# Task:
Copy the lines below verbatim, starting from the beginning of the records and stopping after the line containing "aes'8-. f'8 d'8 c'8 r8 r16 d'16 |". Omit the pictures from your copy.

# Records for processing:
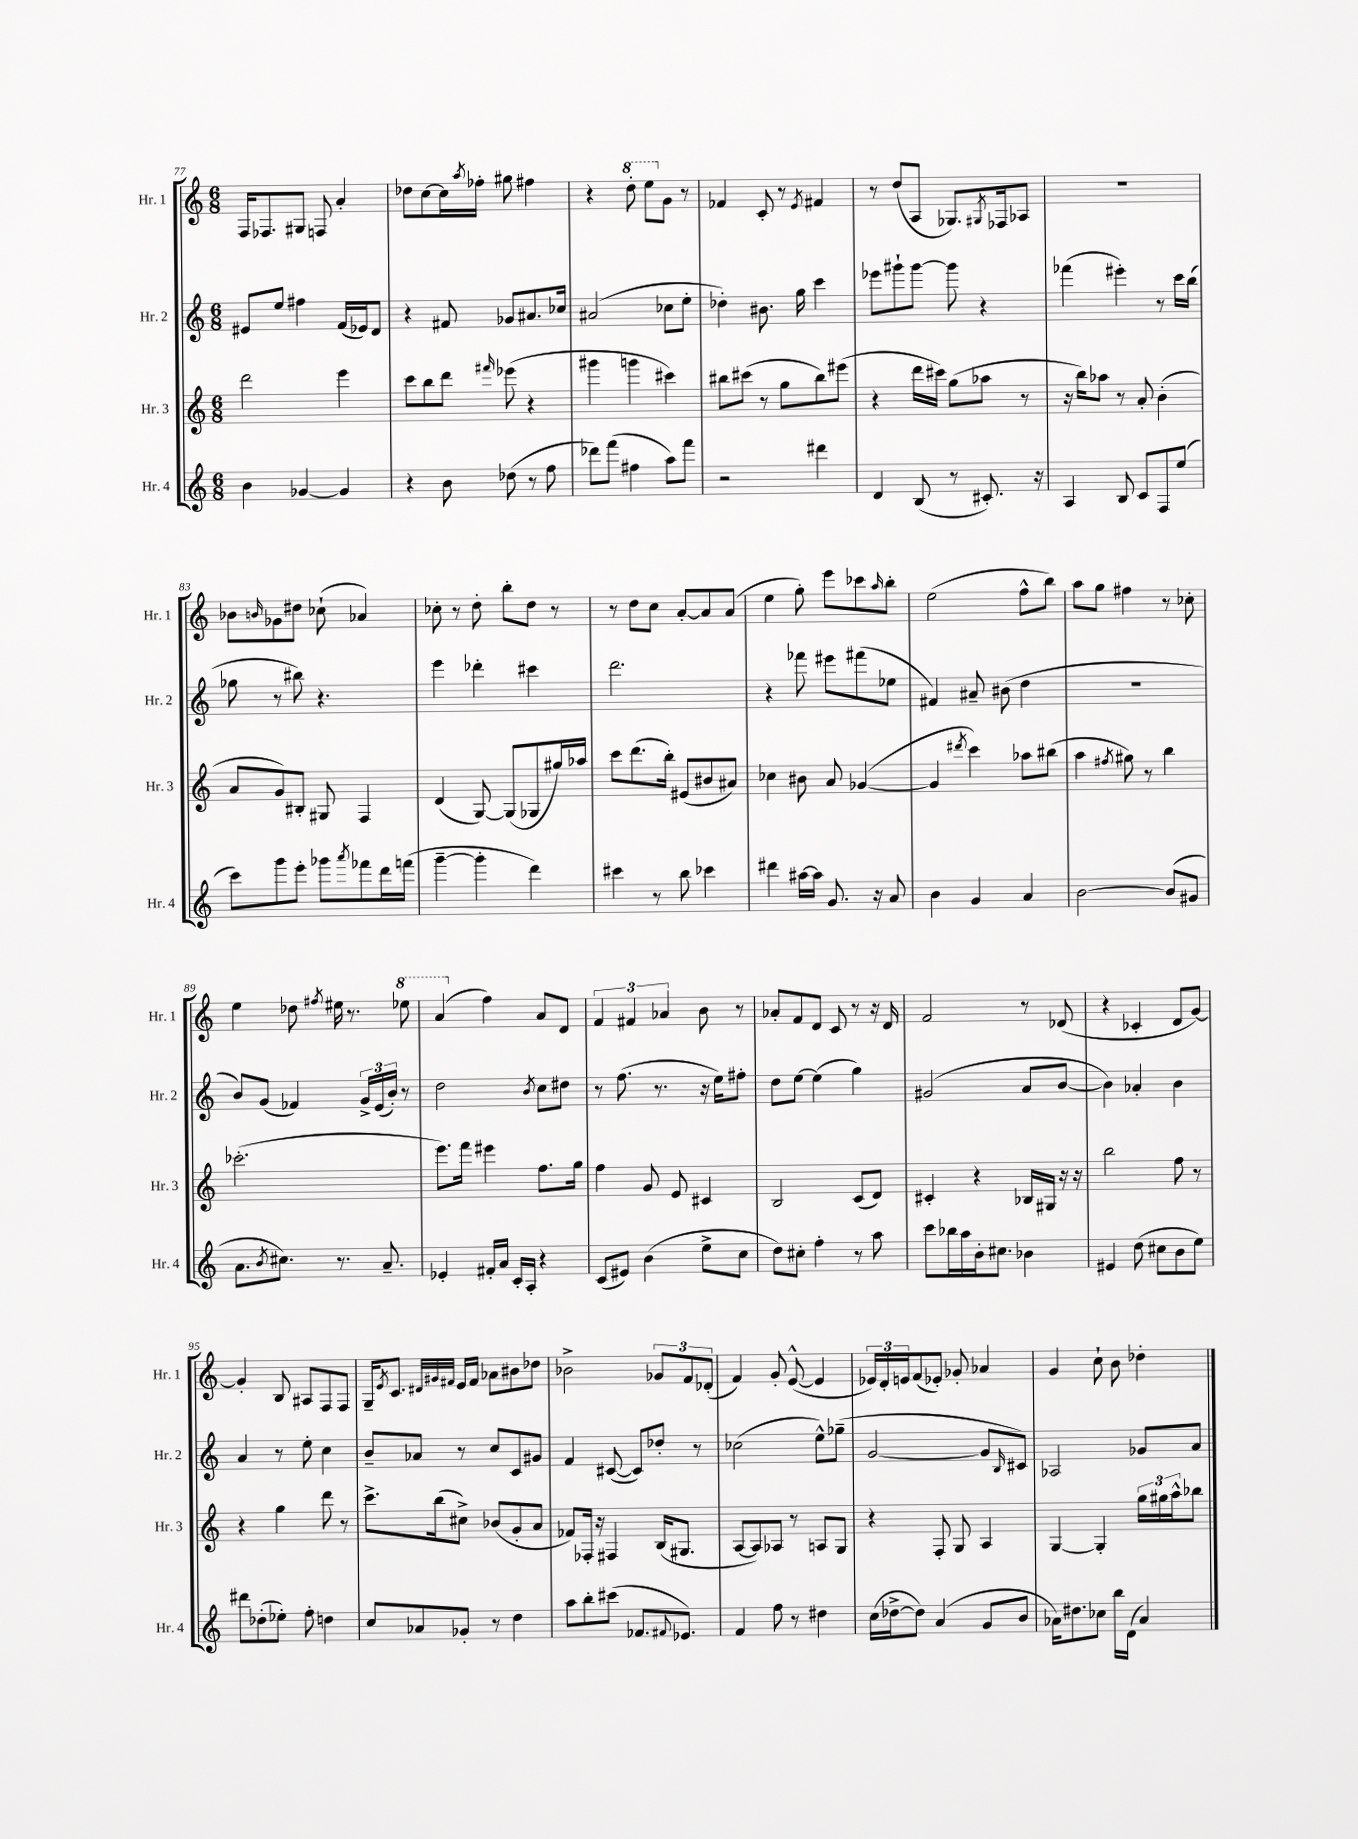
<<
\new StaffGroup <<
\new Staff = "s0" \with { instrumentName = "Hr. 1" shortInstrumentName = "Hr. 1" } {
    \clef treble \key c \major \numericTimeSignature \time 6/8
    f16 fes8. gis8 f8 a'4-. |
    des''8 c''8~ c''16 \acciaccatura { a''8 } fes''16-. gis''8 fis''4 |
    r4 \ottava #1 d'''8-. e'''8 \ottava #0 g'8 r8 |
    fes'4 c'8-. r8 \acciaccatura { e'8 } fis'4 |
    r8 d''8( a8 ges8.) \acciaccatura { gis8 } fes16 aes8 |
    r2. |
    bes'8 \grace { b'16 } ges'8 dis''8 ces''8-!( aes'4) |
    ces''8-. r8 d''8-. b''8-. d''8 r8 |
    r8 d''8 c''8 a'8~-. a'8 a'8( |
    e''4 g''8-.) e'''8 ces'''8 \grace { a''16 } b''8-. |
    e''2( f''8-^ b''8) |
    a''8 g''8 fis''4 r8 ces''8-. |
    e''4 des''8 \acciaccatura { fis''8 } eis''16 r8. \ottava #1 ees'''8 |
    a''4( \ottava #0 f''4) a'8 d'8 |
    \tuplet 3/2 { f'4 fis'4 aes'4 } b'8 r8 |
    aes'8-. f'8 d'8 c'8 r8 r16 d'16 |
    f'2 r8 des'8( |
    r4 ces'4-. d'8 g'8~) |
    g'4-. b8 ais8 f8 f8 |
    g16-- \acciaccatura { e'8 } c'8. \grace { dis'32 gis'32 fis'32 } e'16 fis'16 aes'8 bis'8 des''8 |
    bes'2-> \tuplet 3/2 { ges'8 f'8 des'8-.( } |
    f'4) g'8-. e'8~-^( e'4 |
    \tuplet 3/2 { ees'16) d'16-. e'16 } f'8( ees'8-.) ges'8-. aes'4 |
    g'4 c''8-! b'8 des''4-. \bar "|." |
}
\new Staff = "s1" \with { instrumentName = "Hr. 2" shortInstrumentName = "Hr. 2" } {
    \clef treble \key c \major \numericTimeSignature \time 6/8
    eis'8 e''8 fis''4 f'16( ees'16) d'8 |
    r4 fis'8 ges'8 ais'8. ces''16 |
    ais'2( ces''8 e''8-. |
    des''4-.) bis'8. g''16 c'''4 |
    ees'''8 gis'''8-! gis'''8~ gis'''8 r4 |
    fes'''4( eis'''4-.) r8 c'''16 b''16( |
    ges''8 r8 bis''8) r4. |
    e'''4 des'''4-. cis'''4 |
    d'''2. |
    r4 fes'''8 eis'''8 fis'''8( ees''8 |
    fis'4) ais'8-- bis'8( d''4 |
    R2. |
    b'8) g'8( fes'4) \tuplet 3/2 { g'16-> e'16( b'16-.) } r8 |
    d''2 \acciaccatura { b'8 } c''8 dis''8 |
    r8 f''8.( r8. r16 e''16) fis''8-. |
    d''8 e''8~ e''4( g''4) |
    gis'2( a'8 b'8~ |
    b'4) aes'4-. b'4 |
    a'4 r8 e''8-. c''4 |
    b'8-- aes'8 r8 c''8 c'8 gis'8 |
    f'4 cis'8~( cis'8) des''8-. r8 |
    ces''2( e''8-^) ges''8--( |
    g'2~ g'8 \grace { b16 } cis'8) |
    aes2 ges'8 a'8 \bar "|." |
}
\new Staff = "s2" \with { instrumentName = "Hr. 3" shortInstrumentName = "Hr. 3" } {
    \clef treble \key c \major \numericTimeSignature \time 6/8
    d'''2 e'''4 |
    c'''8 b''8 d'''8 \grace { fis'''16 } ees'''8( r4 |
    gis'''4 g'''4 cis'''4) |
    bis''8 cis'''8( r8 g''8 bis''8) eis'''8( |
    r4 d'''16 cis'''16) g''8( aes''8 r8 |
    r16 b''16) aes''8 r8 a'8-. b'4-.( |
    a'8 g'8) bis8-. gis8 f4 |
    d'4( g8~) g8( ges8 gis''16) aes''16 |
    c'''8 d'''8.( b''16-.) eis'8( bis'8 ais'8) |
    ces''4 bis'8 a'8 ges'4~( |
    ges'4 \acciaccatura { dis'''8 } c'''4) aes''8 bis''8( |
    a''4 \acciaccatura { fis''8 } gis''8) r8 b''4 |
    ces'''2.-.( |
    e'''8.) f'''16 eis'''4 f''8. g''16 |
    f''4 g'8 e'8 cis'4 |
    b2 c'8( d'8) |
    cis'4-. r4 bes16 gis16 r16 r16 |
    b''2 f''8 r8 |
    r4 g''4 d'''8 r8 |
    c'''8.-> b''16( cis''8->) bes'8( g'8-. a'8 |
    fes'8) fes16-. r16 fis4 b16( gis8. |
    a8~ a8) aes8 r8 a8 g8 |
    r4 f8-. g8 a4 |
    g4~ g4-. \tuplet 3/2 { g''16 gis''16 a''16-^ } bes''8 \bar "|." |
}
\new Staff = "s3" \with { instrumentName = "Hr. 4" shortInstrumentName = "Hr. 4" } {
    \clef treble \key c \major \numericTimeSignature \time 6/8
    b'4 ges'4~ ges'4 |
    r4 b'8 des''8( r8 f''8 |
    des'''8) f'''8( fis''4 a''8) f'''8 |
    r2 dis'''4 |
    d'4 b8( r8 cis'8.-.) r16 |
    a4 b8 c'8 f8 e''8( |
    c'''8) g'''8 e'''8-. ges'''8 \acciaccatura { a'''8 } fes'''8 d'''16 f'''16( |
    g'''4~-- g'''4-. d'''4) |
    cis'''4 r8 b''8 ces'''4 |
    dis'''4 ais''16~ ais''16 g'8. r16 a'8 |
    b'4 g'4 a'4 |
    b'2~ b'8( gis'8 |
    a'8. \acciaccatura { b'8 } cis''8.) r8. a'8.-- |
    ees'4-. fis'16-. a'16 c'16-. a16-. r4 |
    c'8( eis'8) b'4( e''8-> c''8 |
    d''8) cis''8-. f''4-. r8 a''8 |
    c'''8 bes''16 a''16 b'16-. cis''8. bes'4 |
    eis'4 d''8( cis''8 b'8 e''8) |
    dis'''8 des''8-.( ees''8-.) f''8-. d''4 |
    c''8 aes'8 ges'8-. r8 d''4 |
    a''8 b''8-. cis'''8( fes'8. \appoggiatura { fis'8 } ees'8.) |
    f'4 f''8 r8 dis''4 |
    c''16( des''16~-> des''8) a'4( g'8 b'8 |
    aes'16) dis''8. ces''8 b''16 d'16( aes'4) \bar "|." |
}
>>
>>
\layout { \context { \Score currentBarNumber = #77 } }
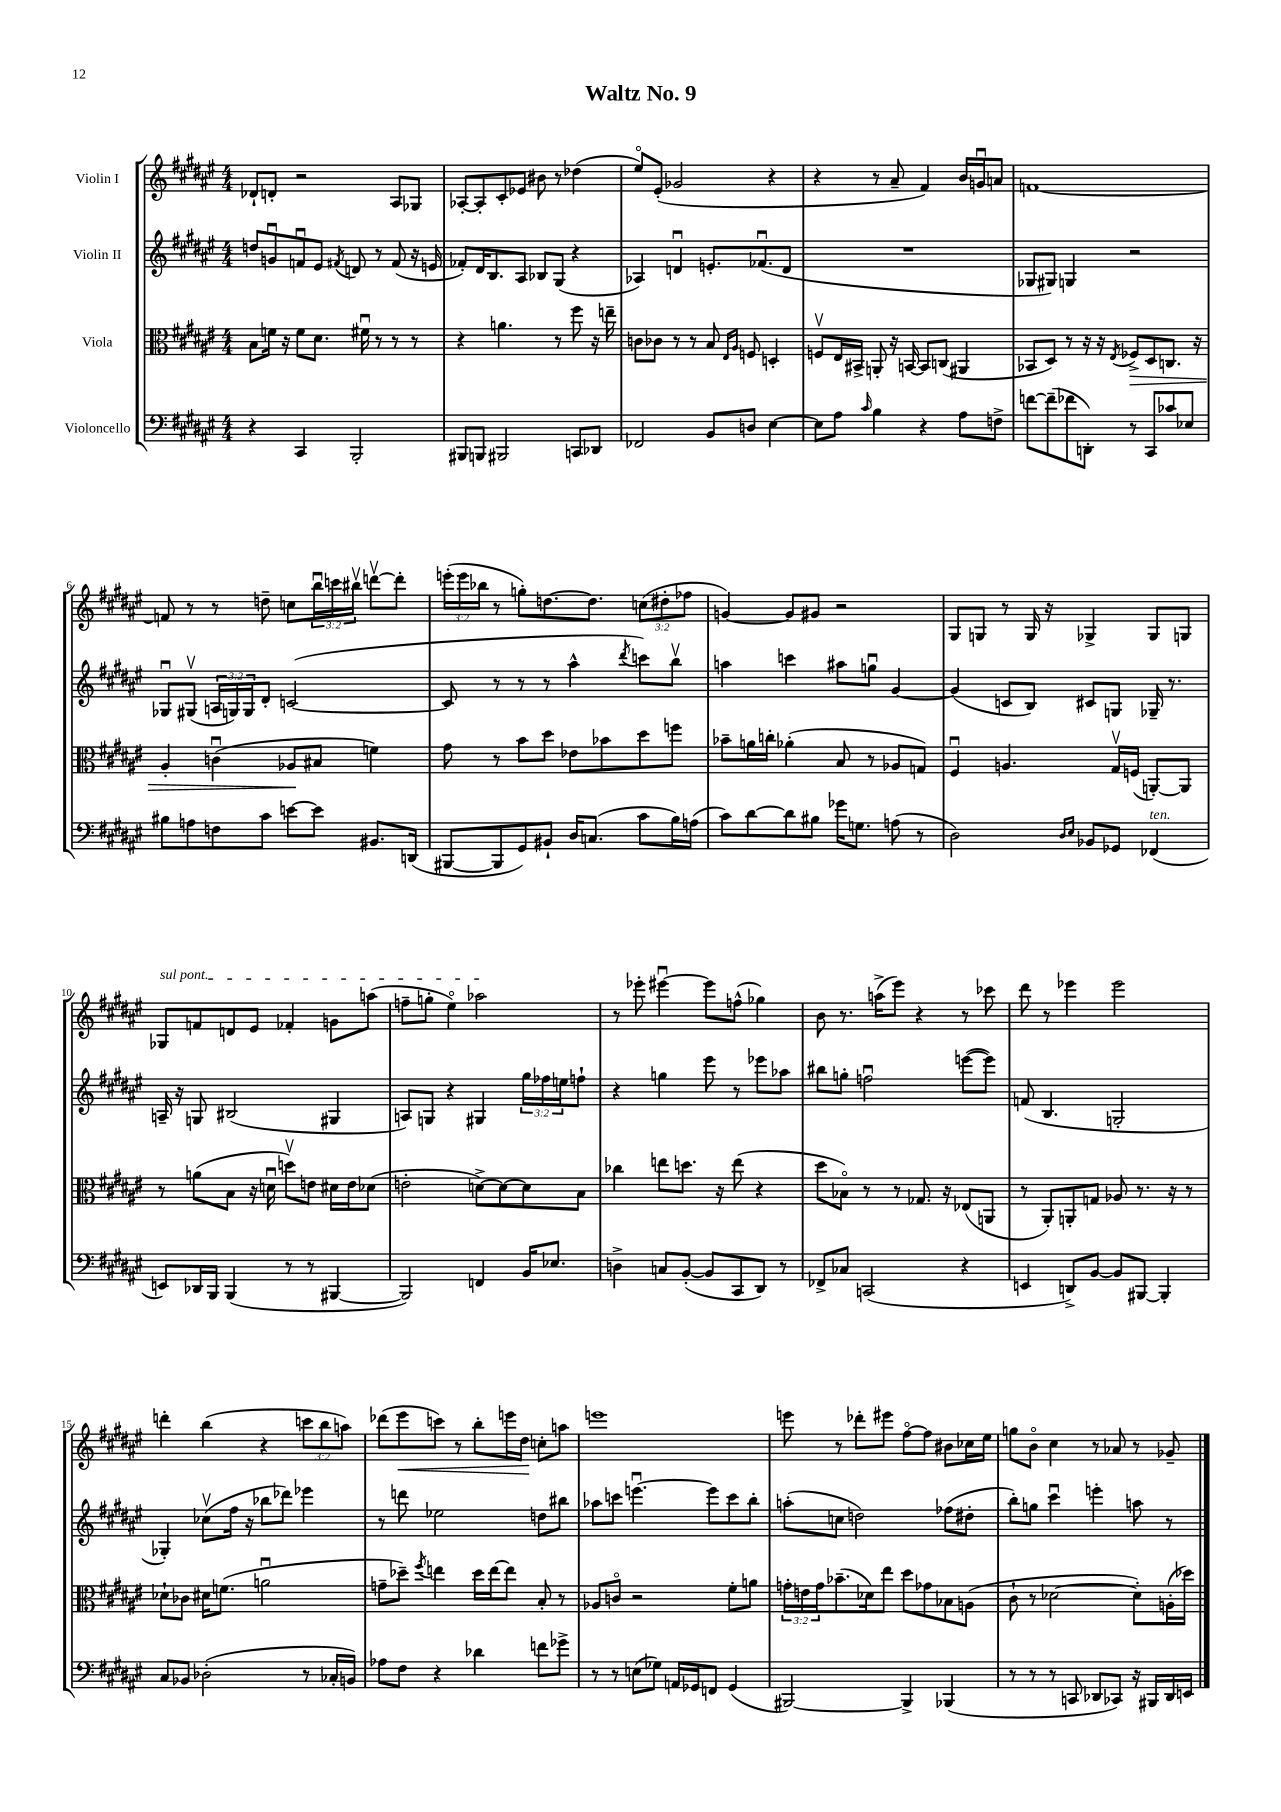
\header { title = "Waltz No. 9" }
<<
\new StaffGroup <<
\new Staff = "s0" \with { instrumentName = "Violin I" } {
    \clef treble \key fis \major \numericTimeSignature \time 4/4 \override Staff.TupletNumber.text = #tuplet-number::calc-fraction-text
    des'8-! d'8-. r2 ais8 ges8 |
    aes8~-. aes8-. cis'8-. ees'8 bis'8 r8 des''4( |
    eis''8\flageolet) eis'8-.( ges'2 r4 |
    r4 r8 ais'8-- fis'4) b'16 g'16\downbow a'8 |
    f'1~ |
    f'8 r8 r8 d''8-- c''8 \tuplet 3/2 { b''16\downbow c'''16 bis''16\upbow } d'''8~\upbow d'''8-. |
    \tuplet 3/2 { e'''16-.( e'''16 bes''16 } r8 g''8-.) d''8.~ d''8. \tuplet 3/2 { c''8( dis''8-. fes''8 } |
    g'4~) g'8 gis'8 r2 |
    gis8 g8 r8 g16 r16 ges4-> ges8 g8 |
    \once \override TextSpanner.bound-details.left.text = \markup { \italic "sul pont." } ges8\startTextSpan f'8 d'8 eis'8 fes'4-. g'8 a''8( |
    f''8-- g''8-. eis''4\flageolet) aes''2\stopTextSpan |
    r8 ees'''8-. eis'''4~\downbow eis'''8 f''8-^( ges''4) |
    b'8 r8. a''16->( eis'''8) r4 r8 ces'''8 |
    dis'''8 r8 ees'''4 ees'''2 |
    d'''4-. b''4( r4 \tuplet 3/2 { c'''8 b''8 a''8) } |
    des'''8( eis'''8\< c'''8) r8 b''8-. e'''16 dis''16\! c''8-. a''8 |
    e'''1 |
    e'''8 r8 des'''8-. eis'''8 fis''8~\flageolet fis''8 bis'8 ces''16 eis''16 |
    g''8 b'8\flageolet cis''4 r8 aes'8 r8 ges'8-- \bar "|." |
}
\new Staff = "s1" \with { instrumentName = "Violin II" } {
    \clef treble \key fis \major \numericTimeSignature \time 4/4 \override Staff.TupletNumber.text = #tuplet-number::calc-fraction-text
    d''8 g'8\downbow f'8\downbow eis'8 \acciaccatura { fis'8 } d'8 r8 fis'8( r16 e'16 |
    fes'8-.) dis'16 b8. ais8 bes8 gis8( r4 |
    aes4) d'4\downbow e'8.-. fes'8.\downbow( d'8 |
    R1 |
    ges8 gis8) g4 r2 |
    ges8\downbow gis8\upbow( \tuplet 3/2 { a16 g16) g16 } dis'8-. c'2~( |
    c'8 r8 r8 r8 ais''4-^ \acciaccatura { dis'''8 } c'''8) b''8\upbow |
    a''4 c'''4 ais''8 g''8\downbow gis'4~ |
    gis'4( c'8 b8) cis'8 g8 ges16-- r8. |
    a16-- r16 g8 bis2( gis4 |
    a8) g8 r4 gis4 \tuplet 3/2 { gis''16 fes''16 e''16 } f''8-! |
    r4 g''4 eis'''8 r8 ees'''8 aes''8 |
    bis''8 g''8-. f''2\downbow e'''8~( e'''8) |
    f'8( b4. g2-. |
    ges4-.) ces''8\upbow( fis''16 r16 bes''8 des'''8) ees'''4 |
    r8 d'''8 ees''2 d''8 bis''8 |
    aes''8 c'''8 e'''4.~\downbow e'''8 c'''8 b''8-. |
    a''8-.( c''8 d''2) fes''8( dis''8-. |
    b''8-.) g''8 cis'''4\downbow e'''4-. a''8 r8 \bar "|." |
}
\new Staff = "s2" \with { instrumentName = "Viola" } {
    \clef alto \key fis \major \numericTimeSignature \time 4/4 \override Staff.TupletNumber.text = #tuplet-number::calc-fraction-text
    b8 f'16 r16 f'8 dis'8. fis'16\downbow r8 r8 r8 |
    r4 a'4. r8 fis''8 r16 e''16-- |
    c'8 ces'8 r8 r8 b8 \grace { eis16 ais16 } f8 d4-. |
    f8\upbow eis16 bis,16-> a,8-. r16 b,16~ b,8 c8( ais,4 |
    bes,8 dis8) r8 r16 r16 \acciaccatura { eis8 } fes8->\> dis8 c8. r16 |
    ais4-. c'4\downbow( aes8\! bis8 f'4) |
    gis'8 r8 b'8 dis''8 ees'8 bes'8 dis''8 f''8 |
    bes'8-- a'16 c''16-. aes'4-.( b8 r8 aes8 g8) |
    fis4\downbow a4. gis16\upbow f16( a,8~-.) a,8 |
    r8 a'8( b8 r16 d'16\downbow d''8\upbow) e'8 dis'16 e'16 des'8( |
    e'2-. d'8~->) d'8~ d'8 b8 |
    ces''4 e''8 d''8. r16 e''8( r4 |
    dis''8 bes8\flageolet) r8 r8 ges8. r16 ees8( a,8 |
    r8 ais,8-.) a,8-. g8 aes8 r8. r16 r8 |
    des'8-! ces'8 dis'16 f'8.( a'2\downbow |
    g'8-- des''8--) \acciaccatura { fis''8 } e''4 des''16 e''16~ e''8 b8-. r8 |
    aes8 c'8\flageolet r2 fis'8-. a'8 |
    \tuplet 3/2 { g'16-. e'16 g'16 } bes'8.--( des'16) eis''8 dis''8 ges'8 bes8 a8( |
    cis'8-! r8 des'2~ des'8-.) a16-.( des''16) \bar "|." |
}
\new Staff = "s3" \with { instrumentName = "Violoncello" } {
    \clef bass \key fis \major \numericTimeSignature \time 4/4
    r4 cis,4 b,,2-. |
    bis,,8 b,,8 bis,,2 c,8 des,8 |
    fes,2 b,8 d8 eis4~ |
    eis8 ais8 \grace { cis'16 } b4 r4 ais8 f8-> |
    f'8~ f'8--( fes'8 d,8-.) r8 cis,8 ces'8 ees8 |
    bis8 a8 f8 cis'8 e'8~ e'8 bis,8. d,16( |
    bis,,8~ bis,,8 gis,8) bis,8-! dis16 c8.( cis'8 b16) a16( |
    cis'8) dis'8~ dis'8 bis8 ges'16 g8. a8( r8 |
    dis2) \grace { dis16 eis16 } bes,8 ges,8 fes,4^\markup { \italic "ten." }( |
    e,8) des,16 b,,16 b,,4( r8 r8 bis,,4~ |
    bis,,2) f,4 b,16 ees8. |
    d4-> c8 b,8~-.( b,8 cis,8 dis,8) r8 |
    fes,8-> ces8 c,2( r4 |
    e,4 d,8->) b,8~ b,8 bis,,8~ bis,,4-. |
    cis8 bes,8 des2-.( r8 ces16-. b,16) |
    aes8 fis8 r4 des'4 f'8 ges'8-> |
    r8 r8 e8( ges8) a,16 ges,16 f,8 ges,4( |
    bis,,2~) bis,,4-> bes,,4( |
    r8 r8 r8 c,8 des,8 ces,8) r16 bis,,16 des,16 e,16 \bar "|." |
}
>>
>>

# Exercise answer:
<<
\new StaffGroup <<
\new Staff = "s0" \with { instrumentName = "Hr. 1" shortInstrumentName = "Hr. 1" } {
    \clef treble \key c \major \numericTimeSignature \time 6/8
    f16 fes8. gis8 f8 a'4-. |
    des''8 c''8~ c''16 \acciaccatura { a''8 } fes''16-. gis''8 fis''4 |
    r4 \ottava #1 d'''8-. e'''8 \ottava #0 g'8 r8 |
    fes'4 c'8-. r8 \acciaccatura { e'8 } fis'4 |
    r8 d''8( a8 ges8.) \acciaccatura { gis8 } fes16 aes8 |
    r2. |
    bes'8 \grace { b'16 } ges'8 dis''8 ces''8-!( aes'4) |
    ces''8-. r8 d''8-. b''8-. d''8 r8 |
    r8 d''8 c''8 a'8~-. a'8 a'8( |
    e''4 g''8-.) e'''8 ces'''8 \grace { a''16 } b''8-. |
    e''2( f''8-^ b''8) |
    a''8 g''8 fis''4 r8 ces''8-. |
    e''4 des''8 \acciaccatura { fis''8 } eis''16 r8. \ottava #1 ees'''8 |
    a''4( \ottava #0 f''4) a'8 d'8 |
    \tuplet 3/2 { f'4 fis'4 aes'4 } b'8 r8 |
    aes'8-. f'8 d'8 c'8 r8 r16 d'16 |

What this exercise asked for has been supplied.